YOUR ASSIGNMENT =>
There is material below. Print exactly the lines starting at the line with "R10: none -> 12 (SUM, VC)" and ending at the line with "C10: 100nF (AOUT, GND) -> 1.5nF (AOUT, GND)", ends included, and no others.
===============
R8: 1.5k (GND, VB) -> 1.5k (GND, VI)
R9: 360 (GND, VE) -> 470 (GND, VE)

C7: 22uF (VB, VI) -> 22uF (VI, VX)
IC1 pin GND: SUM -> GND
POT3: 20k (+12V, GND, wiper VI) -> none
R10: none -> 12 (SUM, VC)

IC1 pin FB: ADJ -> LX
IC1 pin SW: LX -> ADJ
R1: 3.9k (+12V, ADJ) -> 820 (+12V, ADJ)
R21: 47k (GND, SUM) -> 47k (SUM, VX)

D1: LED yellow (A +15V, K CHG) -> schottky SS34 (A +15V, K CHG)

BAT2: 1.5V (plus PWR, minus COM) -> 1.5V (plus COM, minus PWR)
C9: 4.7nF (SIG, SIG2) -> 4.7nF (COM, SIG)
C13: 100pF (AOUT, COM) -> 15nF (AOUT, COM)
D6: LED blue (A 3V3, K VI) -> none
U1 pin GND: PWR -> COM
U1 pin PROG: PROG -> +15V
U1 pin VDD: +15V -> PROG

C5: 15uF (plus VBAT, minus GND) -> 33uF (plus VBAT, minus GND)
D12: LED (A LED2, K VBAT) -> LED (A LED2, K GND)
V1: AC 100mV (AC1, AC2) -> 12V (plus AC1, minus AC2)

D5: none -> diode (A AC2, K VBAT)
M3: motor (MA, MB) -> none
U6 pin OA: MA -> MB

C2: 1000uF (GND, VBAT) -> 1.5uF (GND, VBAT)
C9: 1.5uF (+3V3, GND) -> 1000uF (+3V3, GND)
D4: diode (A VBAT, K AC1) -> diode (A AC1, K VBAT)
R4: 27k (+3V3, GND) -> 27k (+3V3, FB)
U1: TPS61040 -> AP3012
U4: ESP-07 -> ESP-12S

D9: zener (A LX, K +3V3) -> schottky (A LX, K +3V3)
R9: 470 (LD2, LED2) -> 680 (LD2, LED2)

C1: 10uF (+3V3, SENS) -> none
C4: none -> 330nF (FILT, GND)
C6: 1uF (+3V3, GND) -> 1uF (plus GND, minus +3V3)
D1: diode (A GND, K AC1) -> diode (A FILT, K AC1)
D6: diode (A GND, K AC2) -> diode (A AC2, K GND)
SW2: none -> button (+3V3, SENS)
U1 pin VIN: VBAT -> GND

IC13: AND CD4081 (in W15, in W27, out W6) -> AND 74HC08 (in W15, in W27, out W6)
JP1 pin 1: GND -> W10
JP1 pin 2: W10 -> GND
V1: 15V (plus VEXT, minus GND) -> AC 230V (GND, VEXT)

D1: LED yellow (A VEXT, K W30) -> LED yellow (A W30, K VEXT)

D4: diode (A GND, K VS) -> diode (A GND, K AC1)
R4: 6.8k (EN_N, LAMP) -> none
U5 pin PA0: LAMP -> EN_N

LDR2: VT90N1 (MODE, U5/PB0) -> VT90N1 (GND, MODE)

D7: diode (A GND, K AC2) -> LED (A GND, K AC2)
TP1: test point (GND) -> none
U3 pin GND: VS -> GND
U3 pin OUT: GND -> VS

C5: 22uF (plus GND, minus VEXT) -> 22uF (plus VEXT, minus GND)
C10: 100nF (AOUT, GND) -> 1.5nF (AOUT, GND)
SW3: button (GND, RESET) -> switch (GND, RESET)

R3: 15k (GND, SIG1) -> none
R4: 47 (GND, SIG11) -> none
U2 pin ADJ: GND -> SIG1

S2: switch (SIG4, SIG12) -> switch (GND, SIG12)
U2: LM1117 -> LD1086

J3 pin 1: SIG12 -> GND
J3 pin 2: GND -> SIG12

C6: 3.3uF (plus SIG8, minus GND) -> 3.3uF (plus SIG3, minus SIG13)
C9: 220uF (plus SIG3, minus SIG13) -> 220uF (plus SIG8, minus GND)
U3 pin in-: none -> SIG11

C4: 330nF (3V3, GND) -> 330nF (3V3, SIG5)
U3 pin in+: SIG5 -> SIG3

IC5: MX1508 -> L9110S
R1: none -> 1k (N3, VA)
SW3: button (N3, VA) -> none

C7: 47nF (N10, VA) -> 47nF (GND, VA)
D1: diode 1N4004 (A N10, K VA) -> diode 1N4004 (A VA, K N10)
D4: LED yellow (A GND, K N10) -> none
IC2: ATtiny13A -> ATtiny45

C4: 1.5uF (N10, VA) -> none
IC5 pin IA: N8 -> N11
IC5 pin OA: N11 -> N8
===============
TASK ANSWER =>
R10: none -> 12 (SUM, VC)

IC1 pin FB: ADJ -> LX
IC1 pin SW: LX -> ADJ
R1: 3.9k (+12V, ADJ) -> 820 (+12V, ADJ)
R21: 47k (GND, SUM) -> 47k (SUM, VX)

D1: LED yellow (A +15V, K CHG) -> schottky SS34 (A +15V, K CHG)

BAT2: 1.5V (plus PWR, minus COM) -> 1.5V (plus COM, minus PWR)
C9: 4.7nF (SIG, SIG2) -> 4.7nF (COM, SIG)
C13: 100pF (AOUT, COM) -> 15nF (AOUT, COM)
D6: LED blue (A 3V3, K VI) -> none
U1 pin GND: PWR -> COM
U1 pin PROG: PROG -> +15V
U1 pin VDD: +15V -> PROG

C5: 15uF (plus VBAT, minus GND) -> 33uF (plus VBAT, minus GND)
D12: LED (A LED2, K VBAT) -> LED (A LED2, K GND)
V1: AC 100mV (AC1, AC2) -> 12V (plus AC1, minus AC2)

D5: none -> diode (A AC2, K VBAT)
M3: motor (MA, MB) -> none
U6 pin OA: MA -> MB

C2: 1000uF (GND, VBAT) -> 1.5uF (GND, VBAT)
C9: 1.5uF (+3V3, GND) -> 1000uF (+3V3, GND)
D4: diode (A VBAT, K AC1) -> diode (A AC1, K VBAT)
R4: 27k (+3V3, GND) -> 27k (+3V3, FB)
U1: TPS61040 -> AP3012
U4: ESP-07 -> ESP-12S

D9: zener (A LX, K +3V3) -> schottky (A LX, K +3V3)
R9: 470 (LD2, LED2) -> 680 (LD2, LED2)

C1: 10uF (+3V3, SENS) -> none
C4: none -> 330nF (FILT, GND)
C6: 1uF (+3V3, GND) -> 1uF (plus GND, minus +3V3)
D1: diode (A GND, K AC1) -> diode (A FILT, K AC1)
D6: diode (A GND, K AC2) -> diode (A AC2, K GND)
SW2: none -> button (+3V3, SENS)
U1 pin VIN: VBAT -> GND

IC13: AND CD4081 (in W15, in W27, out W6) -> AND 74HC08 (in W15, in W27, out W6)
JP1 pin 1: GND -> W10
JP1 pin 2: W10 -> GND
V1: 15V (plus VEXT, minus GND) -> AC 230V (GND, VEXT)

D1: LED yellow (A VEXT, K W30) -> LED yellow (A W30, K VEXT)

D4: diode (A GND, K VS) -> diode (A GND, K AC1)
R4: 6.8k (EN_N, LAMP) -> none
U5 pin PA0: LAMP -> EN_N

LDR2: VT90N1 (MODE, U5/PB0) -> VT90N1 (GND, MODE)

D7: diode (A GND, K AC2) -> LED (A GND, K AC2)
TP1: test point (GND) -> none
U3 pin GND: VS -> GND
U3 pin OUT: GND -> VS

C5: 22uF (plus GND, minus VEXT) -> 22uF (plus VEXT, minus GND)
C10: 100nF (AOUT, GND) -> 1.5nF (AOUT, GND)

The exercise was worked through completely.